━━ SUPPLIED ENTRIES

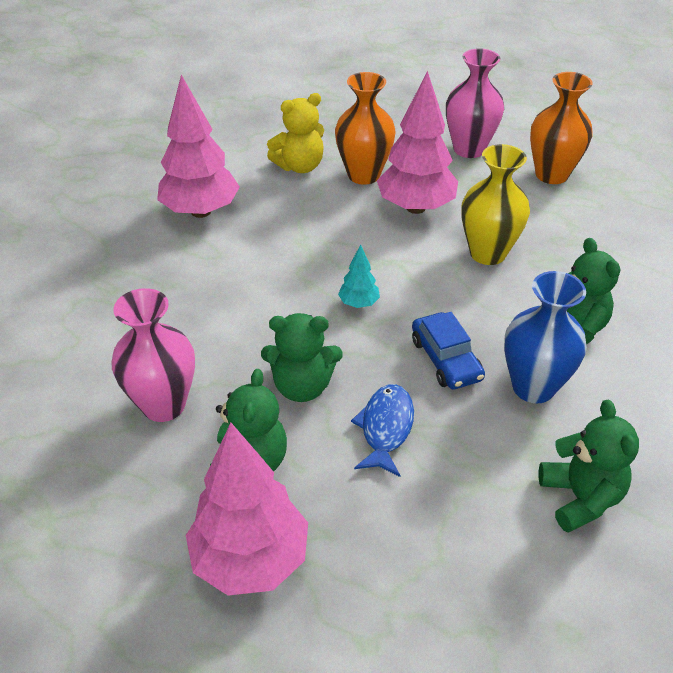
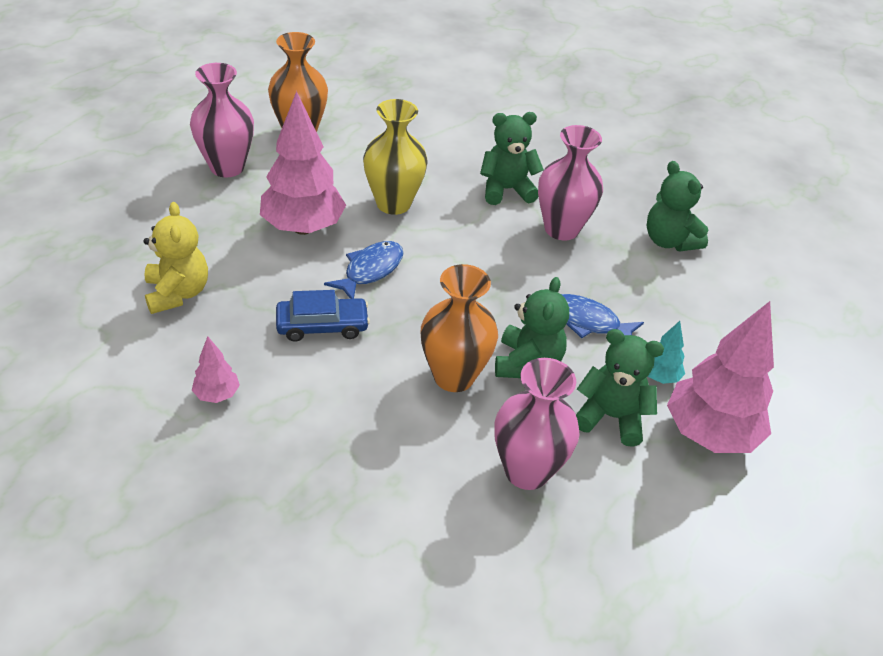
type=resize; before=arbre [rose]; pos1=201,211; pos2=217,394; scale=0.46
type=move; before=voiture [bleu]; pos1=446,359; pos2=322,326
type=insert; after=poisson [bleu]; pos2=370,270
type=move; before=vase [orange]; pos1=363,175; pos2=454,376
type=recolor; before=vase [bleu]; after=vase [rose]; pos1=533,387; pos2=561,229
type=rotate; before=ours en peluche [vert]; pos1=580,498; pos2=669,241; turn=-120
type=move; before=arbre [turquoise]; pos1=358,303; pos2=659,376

━━━━
━━ SUPPLIED ENTRIES

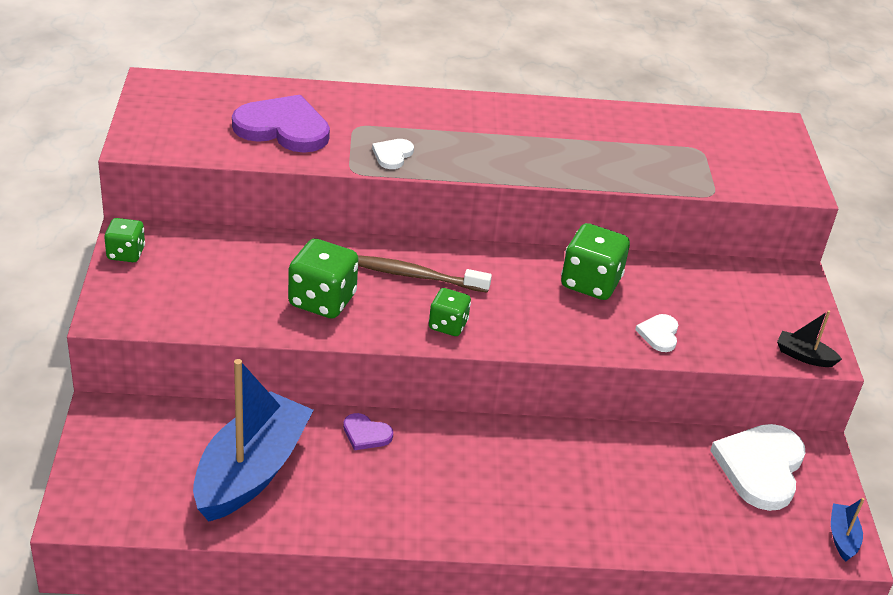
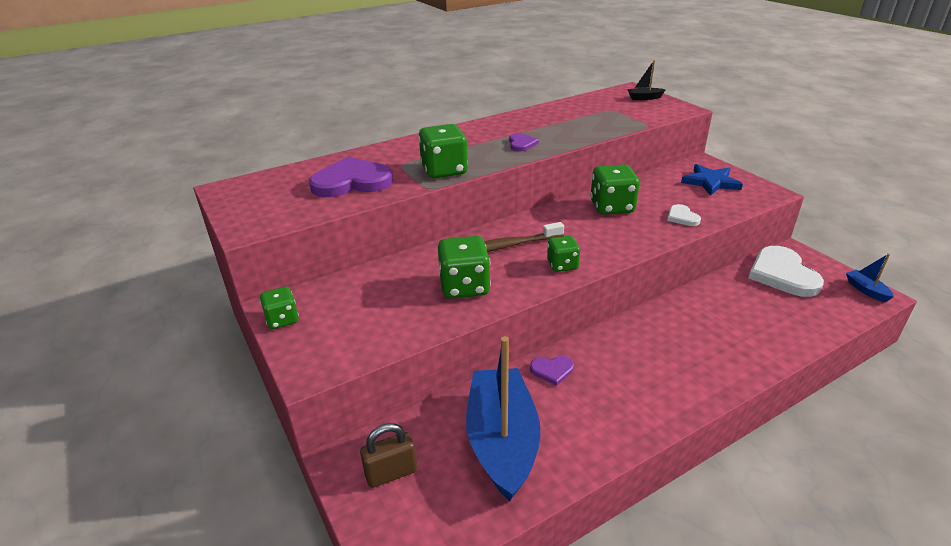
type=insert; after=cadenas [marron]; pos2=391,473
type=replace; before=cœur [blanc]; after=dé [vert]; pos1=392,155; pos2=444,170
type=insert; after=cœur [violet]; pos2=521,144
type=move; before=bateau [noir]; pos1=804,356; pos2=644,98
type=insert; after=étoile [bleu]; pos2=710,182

━━━━

WHAT THE TASK REQUIRES ::
Begin with the line above that has "type=insert; after=poisson [bleu];" and continue through the line that has "type=move; before=arbre [turquoise];", setting each one down exactly. Stop there.

ANSWER ::
type=insert; after=poisson [bleu]; pos2=370,270
type=move; before=vase [orange]; pos1=363,175; pos2=454,376
type=recolor; before=vase [bleu]; after=vase [rose]; pos1=533,387; pos2=561,229
type=rotate; before=ours en peluche [vert]; pos1=580,498; pos2=669,241; turn=-120
type=move; before=arbre [turquoise]; pos1=358,303; pos2=659,376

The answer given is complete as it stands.